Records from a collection
= = = = =
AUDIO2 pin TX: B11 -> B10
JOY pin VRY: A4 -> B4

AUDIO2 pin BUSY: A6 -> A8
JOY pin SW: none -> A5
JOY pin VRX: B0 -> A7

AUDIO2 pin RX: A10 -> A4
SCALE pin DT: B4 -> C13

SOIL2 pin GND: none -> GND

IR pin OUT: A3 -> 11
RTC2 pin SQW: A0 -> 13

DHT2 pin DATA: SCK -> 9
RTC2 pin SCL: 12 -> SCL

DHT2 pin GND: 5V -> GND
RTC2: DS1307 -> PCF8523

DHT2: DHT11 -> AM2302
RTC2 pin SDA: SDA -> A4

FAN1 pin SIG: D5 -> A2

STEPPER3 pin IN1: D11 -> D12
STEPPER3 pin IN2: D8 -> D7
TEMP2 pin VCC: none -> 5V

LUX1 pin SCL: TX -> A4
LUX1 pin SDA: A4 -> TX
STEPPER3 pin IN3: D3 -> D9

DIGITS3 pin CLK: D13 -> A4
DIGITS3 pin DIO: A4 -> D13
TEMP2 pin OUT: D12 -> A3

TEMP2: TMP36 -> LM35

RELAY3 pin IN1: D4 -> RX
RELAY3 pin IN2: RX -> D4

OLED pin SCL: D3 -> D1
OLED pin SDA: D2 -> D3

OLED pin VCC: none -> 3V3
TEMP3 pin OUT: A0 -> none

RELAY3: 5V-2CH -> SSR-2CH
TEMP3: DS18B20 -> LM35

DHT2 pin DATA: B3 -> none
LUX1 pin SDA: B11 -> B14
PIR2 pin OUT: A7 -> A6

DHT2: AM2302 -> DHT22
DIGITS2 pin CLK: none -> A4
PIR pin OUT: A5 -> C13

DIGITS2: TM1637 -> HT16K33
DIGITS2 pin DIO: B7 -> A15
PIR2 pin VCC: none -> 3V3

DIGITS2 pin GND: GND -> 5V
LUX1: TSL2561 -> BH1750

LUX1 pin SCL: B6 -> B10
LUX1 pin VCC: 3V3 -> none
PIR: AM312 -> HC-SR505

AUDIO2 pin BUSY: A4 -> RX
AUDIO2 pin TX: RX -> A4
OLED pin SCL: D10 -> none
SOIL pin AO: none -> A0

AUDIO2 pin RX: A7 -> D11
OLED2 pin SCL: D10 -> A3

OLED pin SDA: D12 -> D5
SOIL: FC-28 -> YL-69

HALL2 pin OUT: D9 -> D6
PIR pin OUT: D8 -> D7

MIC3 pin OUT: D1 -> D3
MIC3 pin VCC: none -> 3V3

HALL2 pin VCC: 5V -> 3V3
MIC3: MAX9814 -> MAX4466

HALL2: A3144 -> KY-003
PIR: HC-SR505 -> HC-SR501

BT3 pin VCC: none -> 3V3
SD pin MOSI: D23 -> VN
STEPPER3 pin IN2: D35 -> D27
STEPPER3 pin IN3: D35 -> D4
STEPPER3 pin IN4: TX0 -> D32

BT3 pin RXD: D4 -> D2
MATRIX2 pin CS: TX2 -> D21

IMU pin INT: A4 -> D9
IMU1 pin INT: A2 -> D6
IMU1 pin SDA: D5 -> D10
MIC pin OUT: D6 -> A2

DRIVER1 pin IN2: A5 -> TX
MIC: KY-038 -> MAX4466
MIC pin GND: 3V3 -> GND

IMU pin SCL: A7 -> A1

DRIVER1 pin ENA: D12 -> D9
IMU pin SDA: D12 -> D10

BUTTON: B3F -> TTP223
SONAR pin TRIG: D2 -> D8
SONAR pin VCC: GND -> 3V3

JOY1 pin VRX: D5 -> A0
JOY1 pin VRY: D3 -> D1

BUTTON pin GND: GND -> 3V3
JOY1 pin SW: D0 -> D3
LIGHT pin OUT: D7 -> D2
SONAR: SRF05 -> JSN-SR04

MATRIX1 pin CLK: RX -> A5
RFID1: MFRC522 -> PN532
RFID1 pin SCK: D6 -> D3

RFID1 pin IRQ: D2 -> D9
= = = = =
• Task directions:
Your answer must be a single number: the count of lines in the records that hold the word "SONAR".

• Answer section:
3